- Activity -
The answer should be each line from the entries below that has the word "pink" in it.

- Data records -
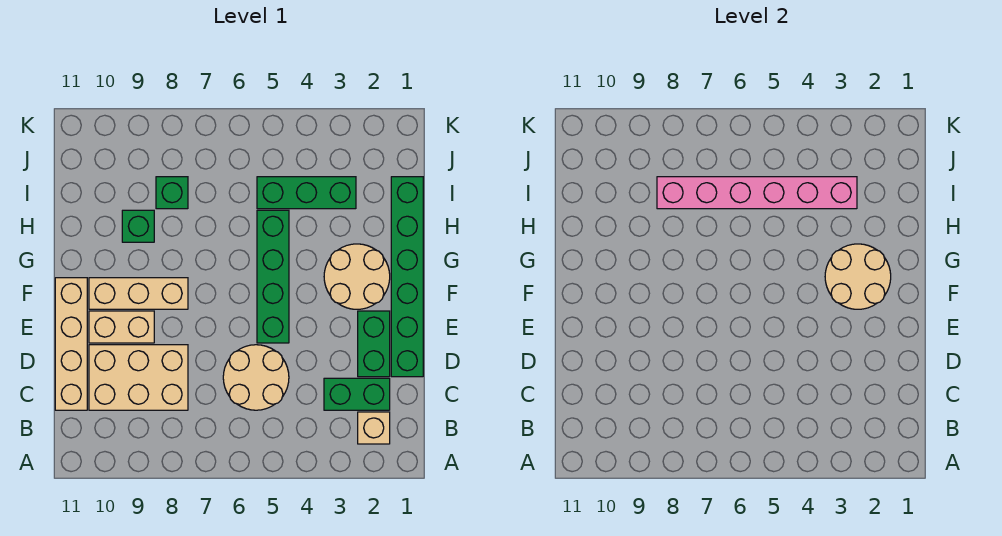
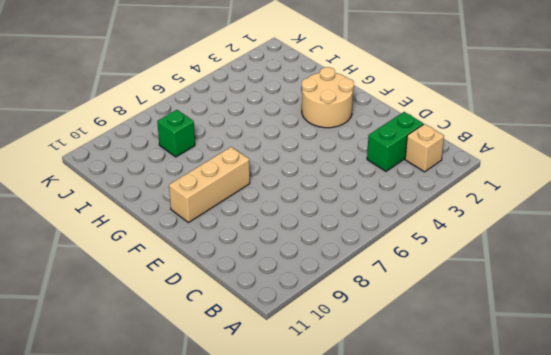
none -> tan round brick C5:D6 level 1
none -> tan brick C8:D10 level 1
none -> tan brick C11:F11 level 1

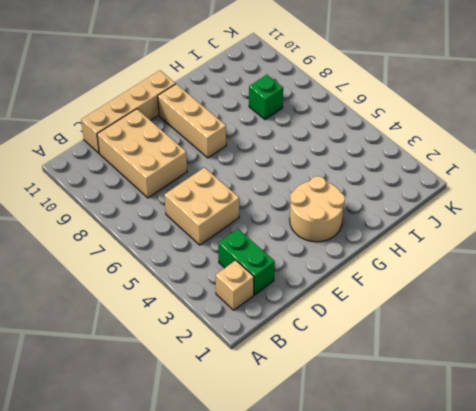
tan brick C5:D6 level 1 -> tan round brick C5:D6 level 1
none -> green brick D1:I1 level 1
none -> green brick D2:E2 level 1
none -> green brick E5:H5 level 1

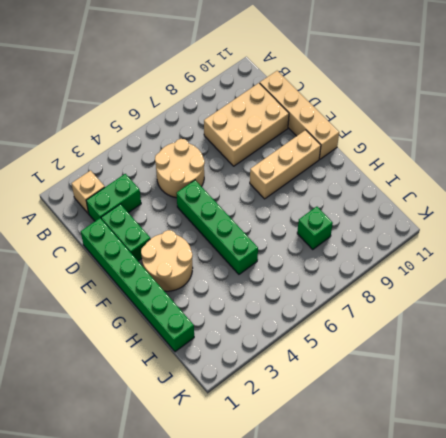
none -> tan brick E9:E10 level 1
none -> green brick H9 level 1
none -> green brick I3:I5 level 1

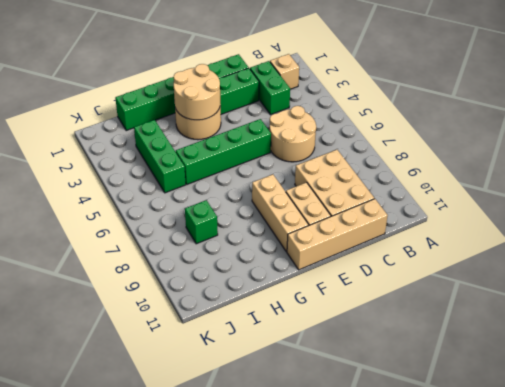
none -> green brick H9 level 1
none -> pink brick I3:I8 level 2

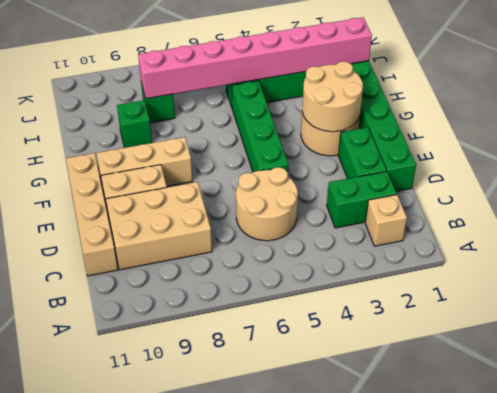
pink brick I1:I8 level 2 -> pink brick I3:I8 level 2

- Solved exercise -
none -> pink brick I3:I8 level 2
pink brick I1:I8 level 2 -> pink brick I3:I8 level 2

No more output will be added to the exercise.